INPUT RECORDS:
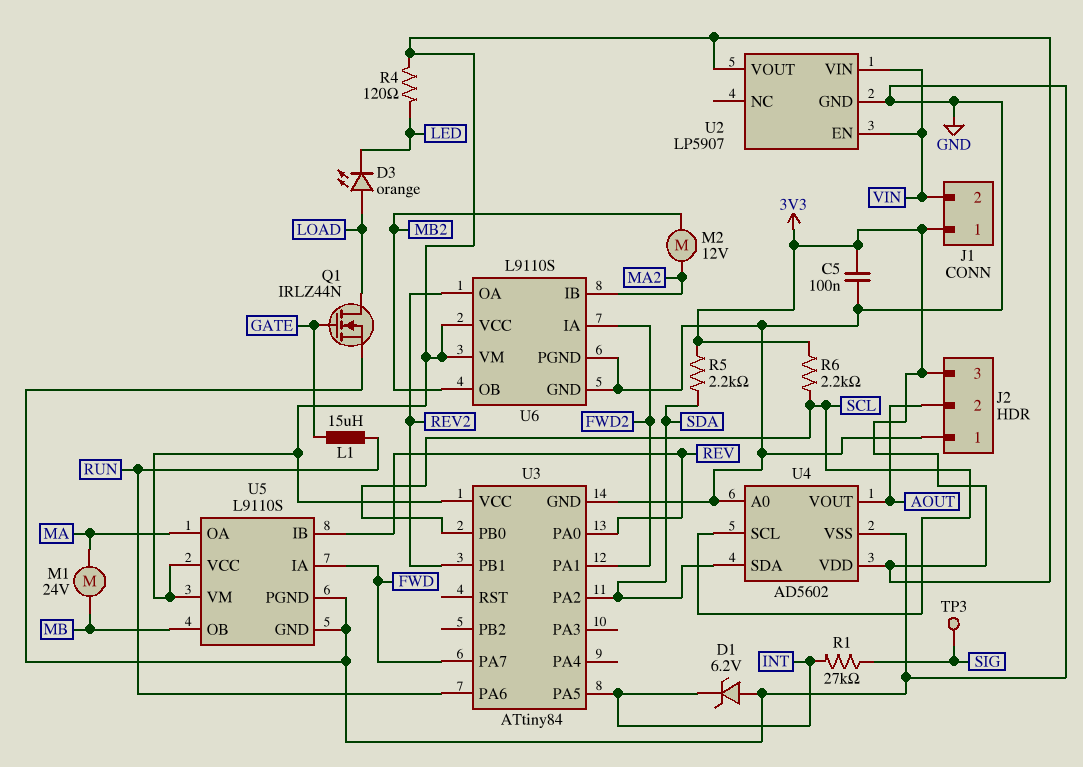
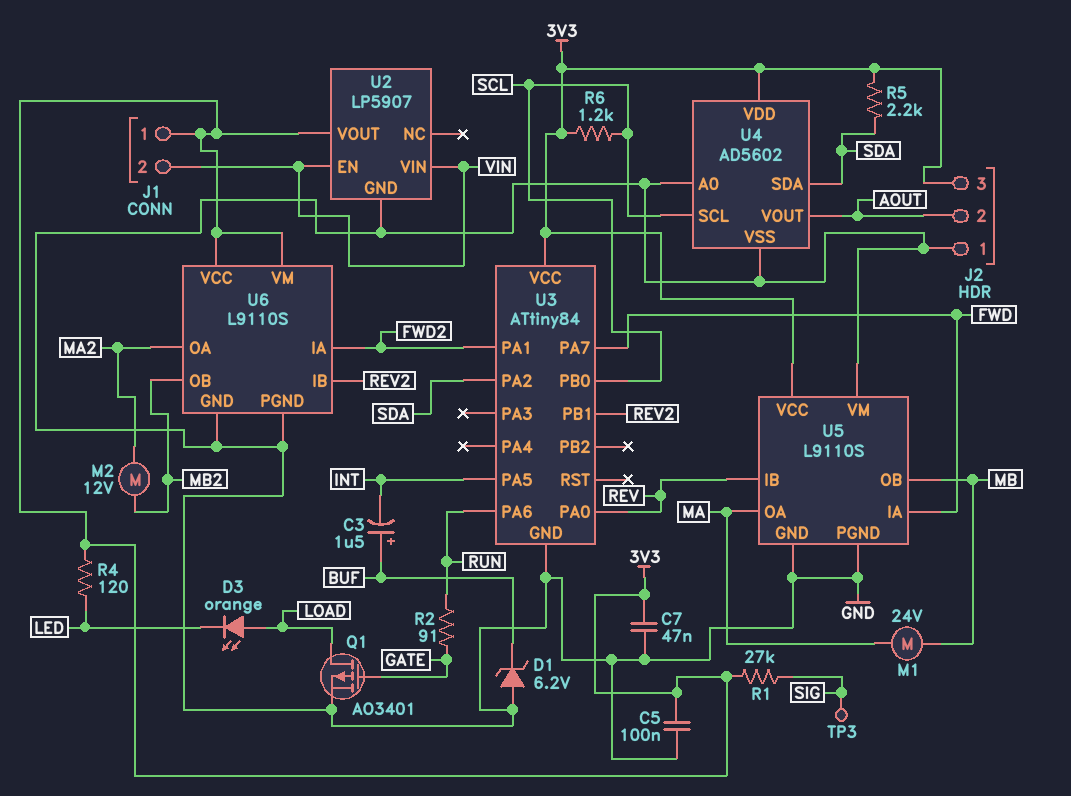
C3: none -> 1.5uF (plus BUF, minus INT)
C7: none -> 47nF (3V3, GND)
D1: zener 6.2V (A GND, K INT) -> zener 6.2V (A GND, K BUF)
L1: 15uH (GATE, RUN) -> none
Q1: NMOS IRLZ44N (G GATE, D LOAD, S GND) -> PMOS AO3401 (G GATE, D LOAD, S GND)
R1: 27k (INT, SIG) -> 27k (3V3, SIG)
R2: none -> 91 (GATE, RUN)
R6: 2.2k (3V3, SCL) -> 1.2k (3V3, SCL)
U5 pin VM: 3V3 -> GND
U6 pin IB: MA2 -> REV2
U6 pin OA: REV2 -> MA2

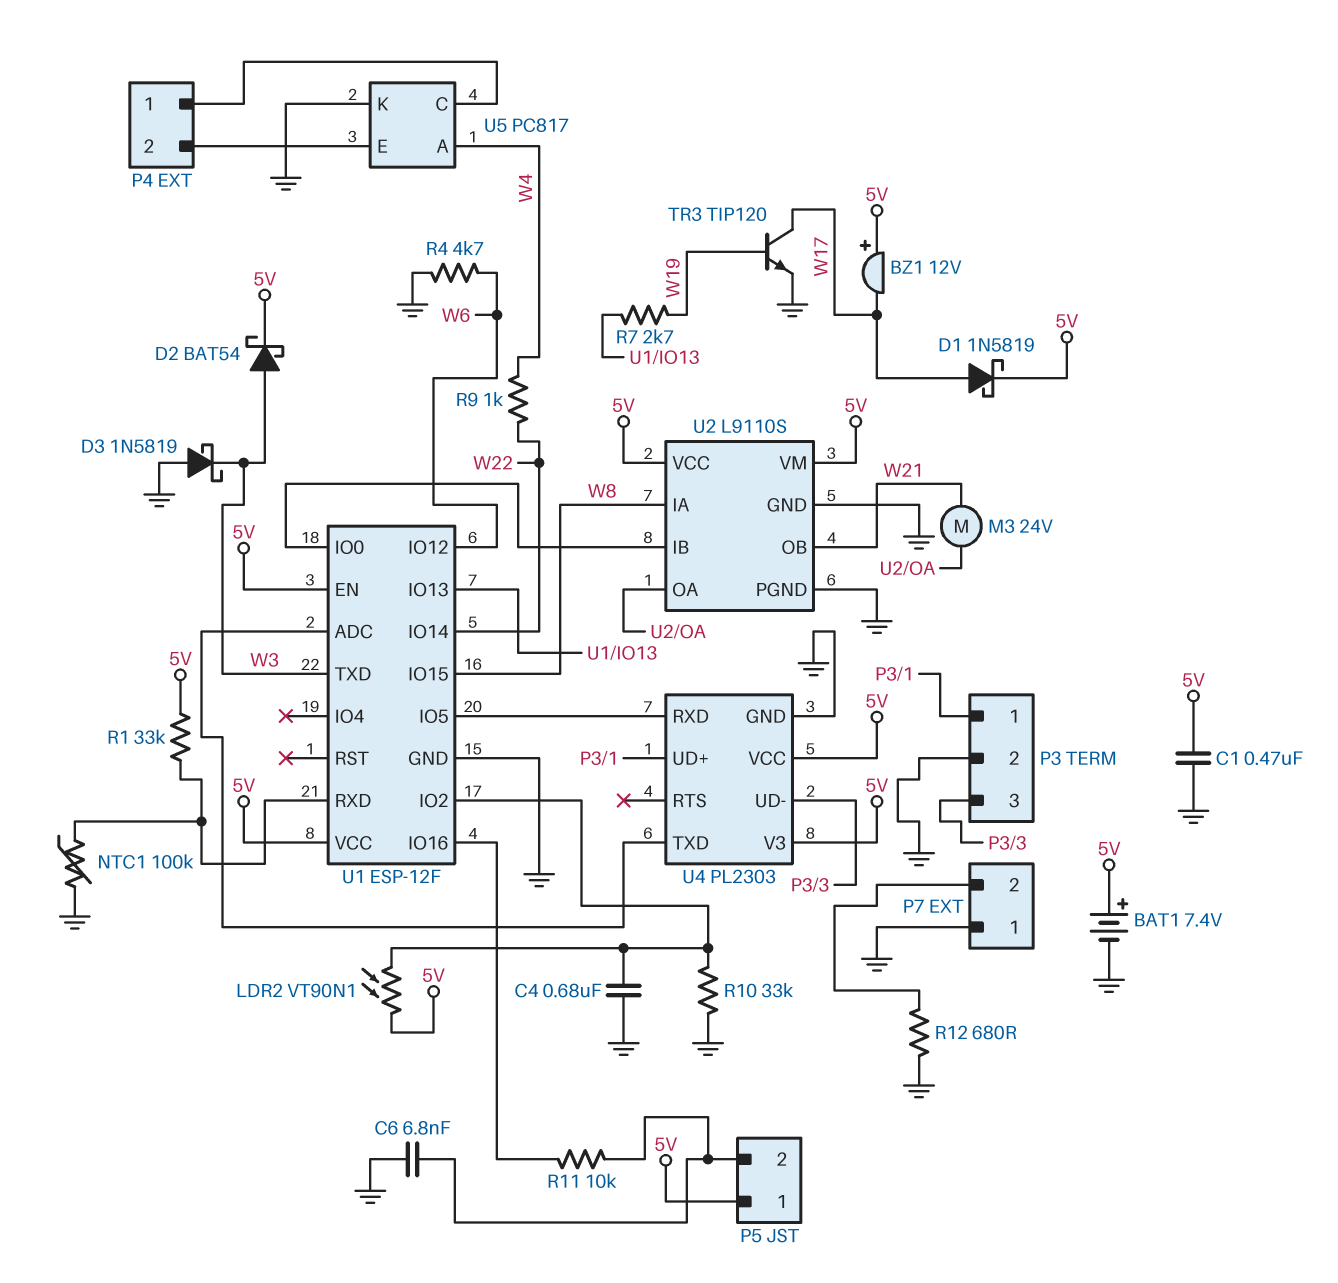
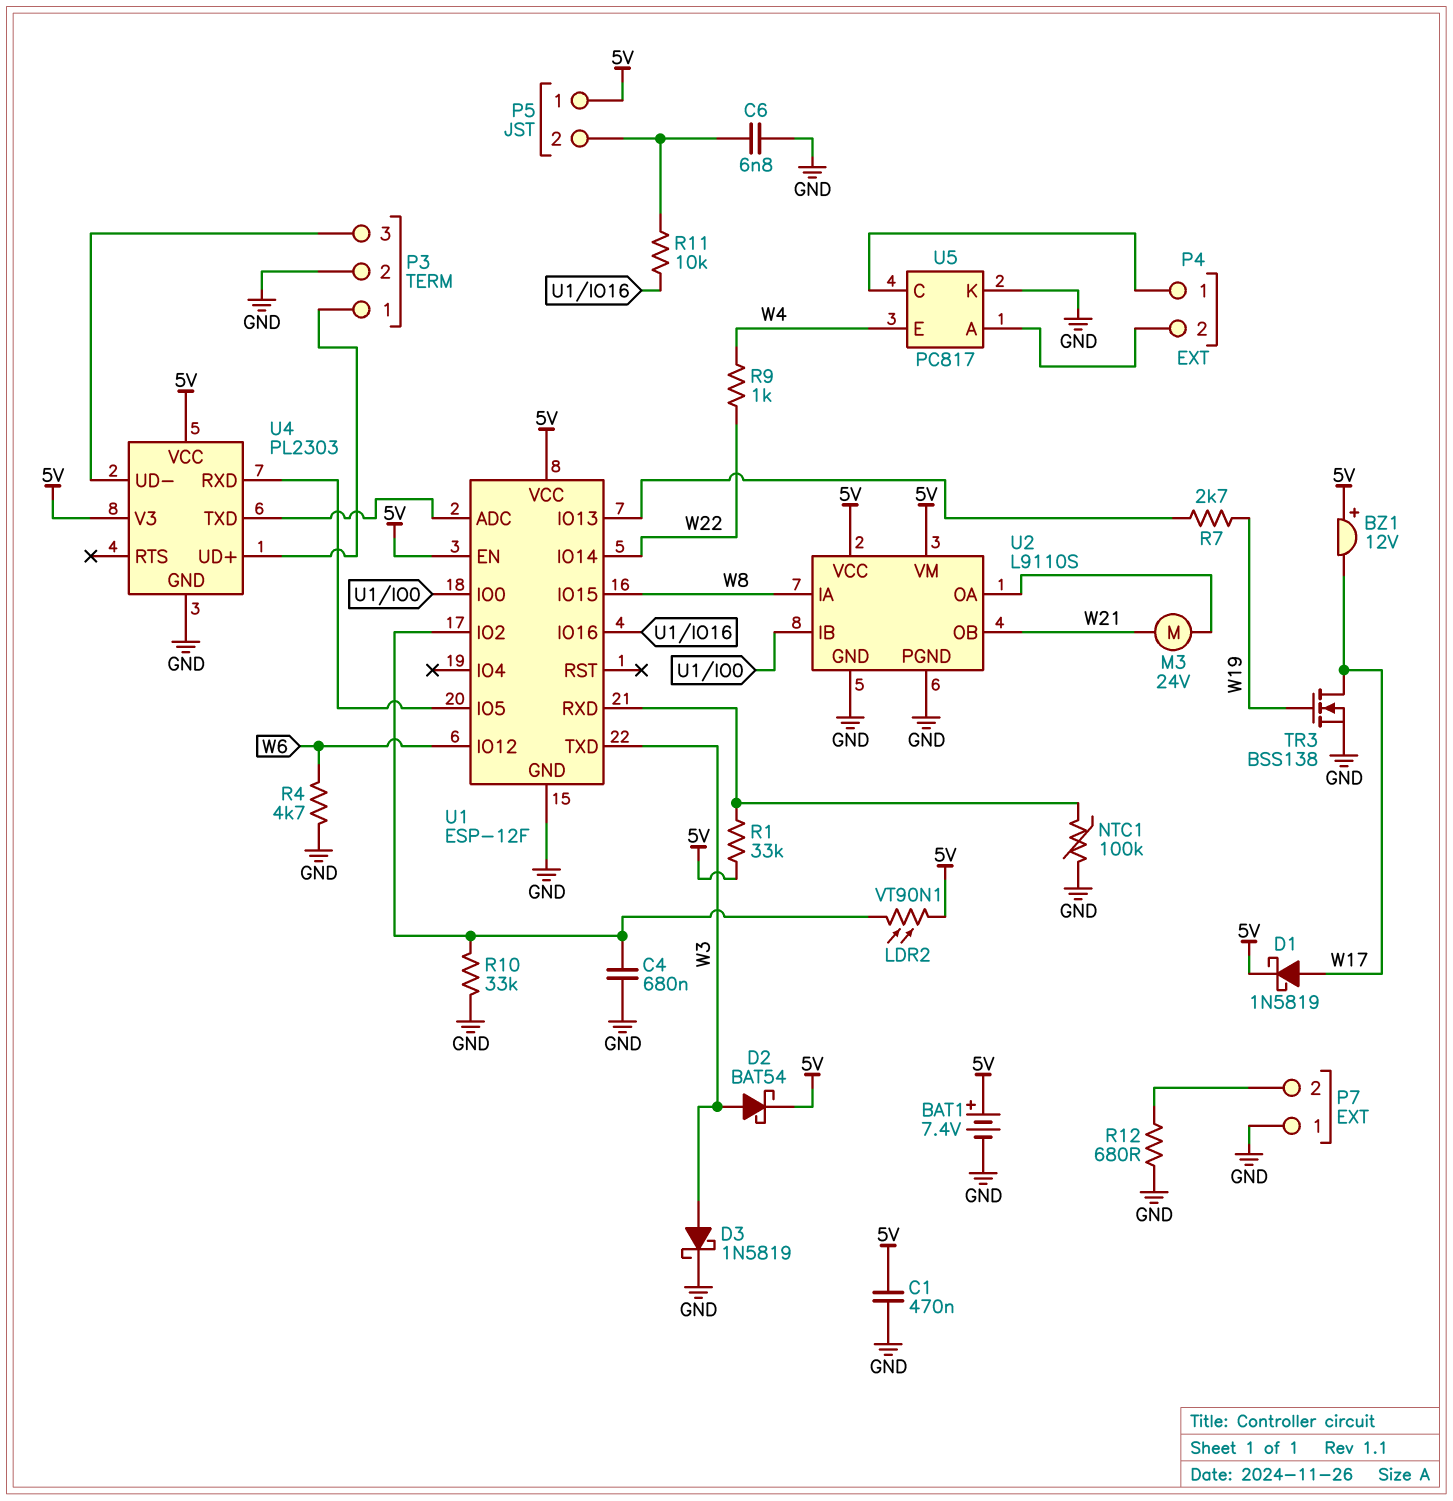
D3: schottky 1N5819 (A GND, K W3) -> schottky 1N5819 (A W3, K GND)
TR3: NPN TIP120 (B W19, C W17, E GND) -> NMOS BSS138 (G W19, D W17, S GND)
U5 pin A: W4 -> P4/2
U5 pin E: P4/2 -> W4

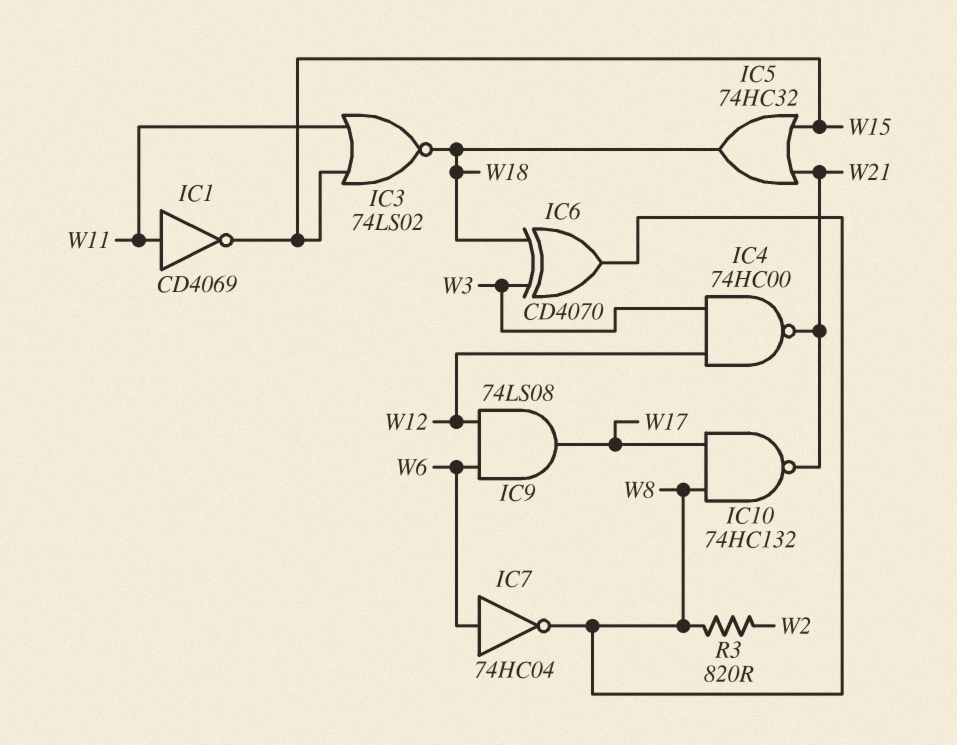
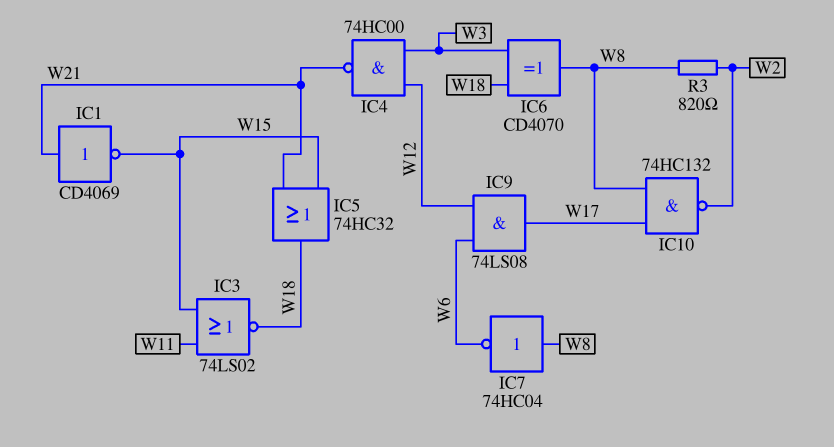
IC1: NOT CD4069 (in W11, out W15) -> NOT CD4069 (in W21, out W15)
IC7: NOT 74HC04 (in W6, out W8) -> NOT 74HC04 (in W8, out W6)
IC10: NAND 74HC132 (in W8, in W17, out W21) -> NAND 74HC132 (in W8, in W17, out W2)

TASK DESCRIPTION: In the data above, tally the lines that contain the string "NMOS" and give that figure alone.

COMPLETED TASK: 2